#### [Work to complete]
Print the lines below exactly, beginning with the one that contains "brown capsule: 0 -> 1" and stopping after the last line.

Segment Open

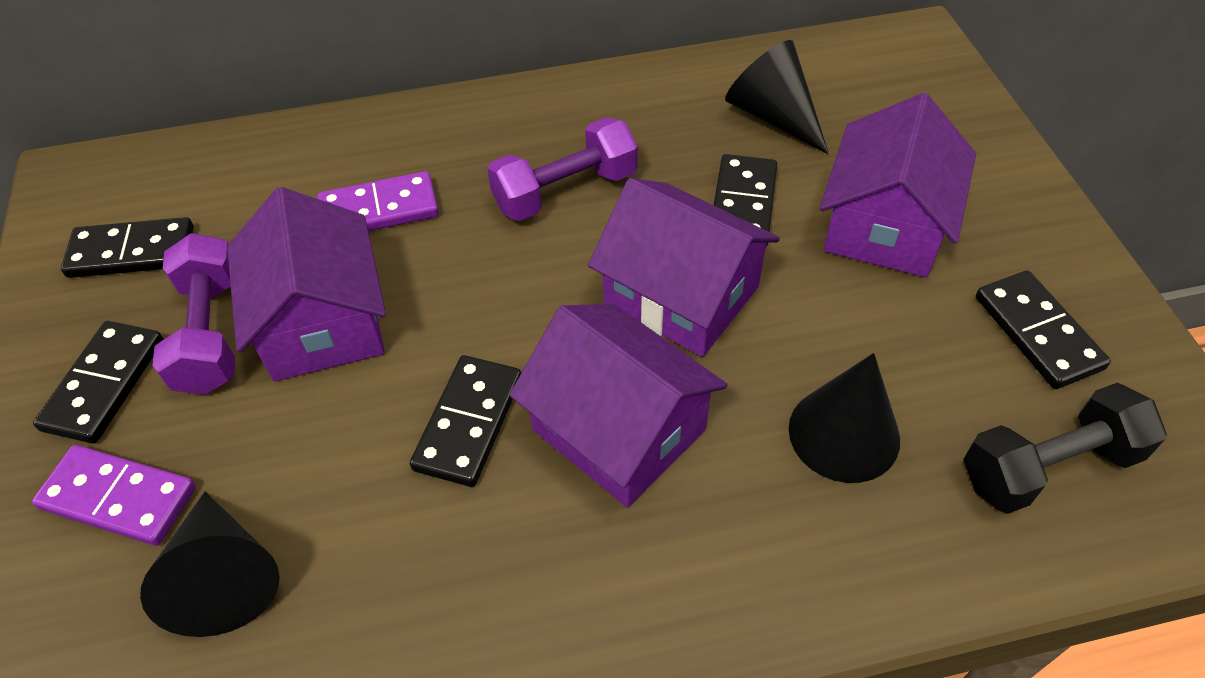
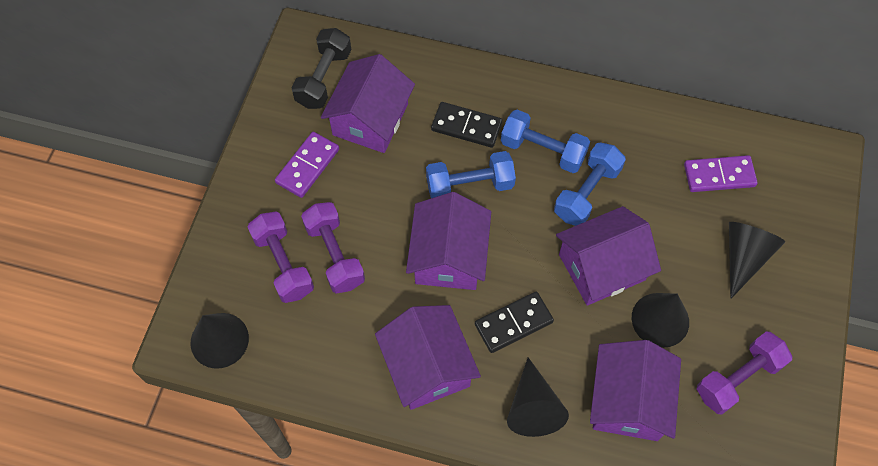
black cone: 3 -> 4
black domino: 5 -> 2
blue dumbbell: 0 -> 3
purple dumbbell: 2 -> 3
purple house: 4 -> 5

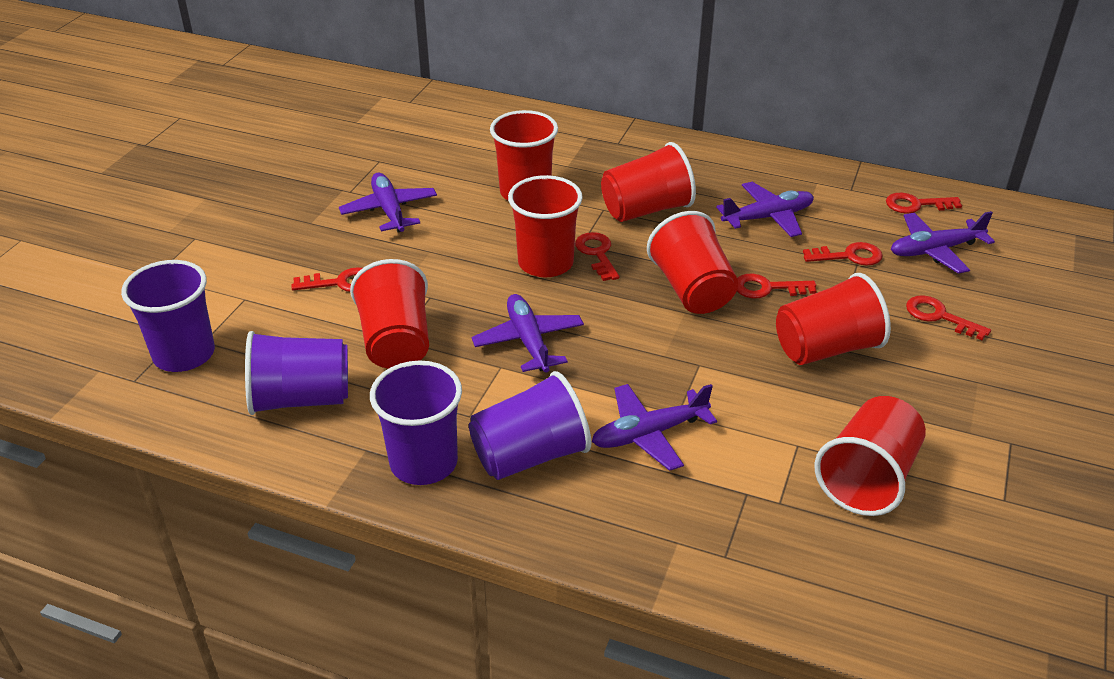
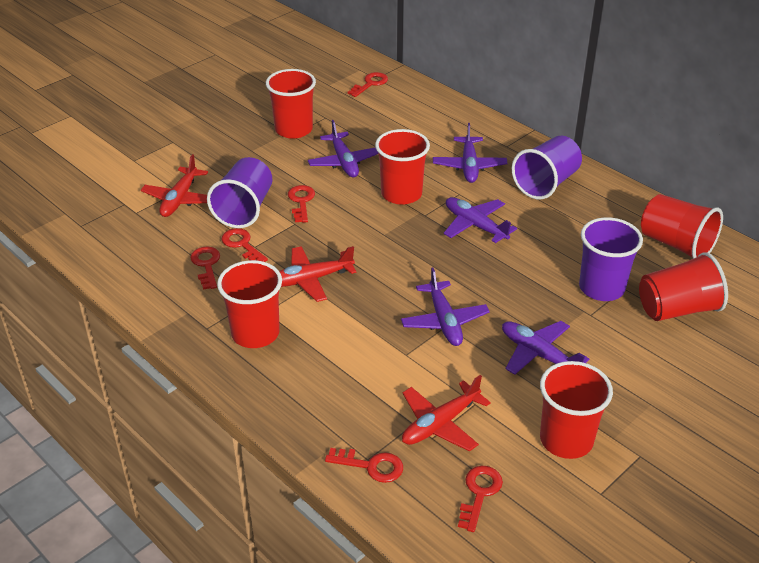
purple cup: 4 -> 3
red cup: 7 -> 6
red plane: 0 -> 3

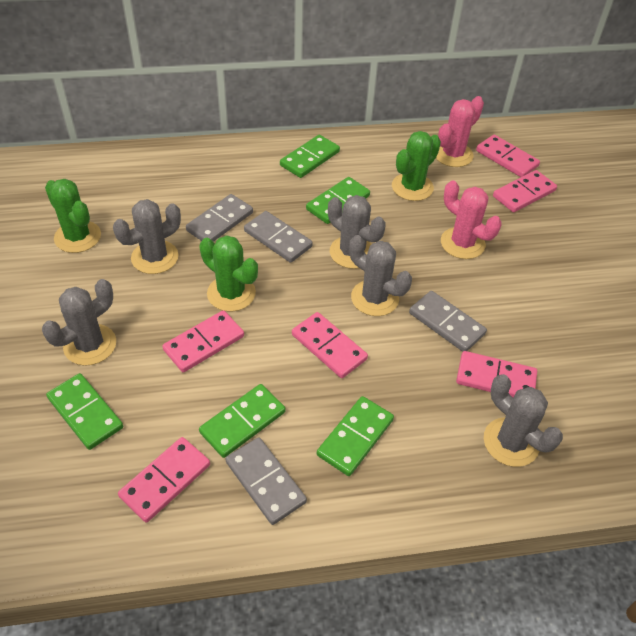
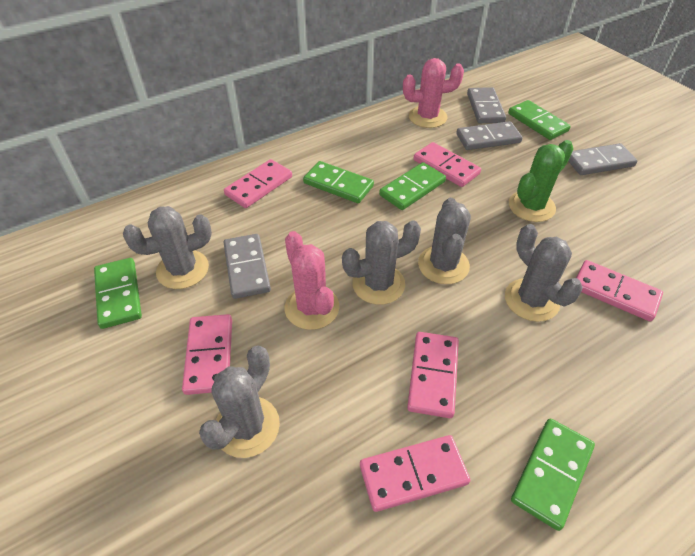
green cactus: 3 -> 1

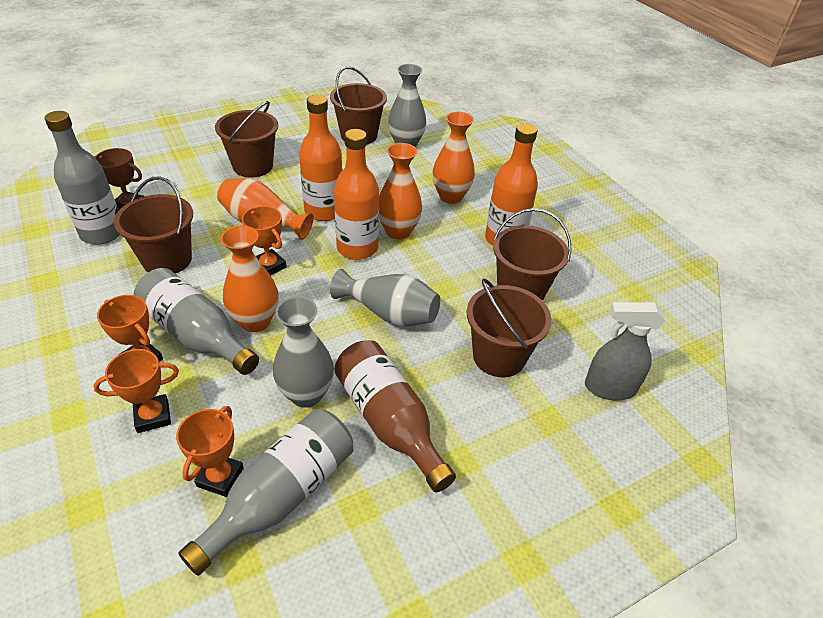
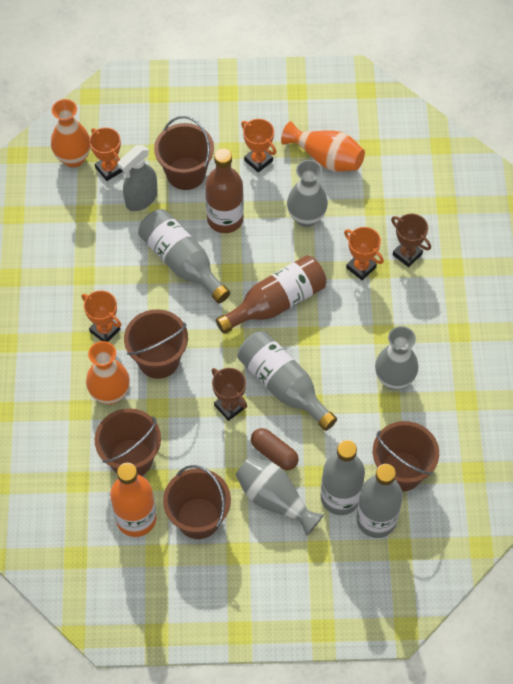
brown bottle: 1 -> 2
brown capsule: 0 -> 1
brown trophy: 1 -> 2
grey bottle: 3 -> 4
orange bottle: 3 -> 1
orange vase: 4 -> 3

Segment Closed

#### [Reply]
brown capsule: 0 -> 1
brown trophy: 1 -> 2
grey bottle: 3 -> 4
orange bottle: 3 -> 1
orange vase: 4 -> 3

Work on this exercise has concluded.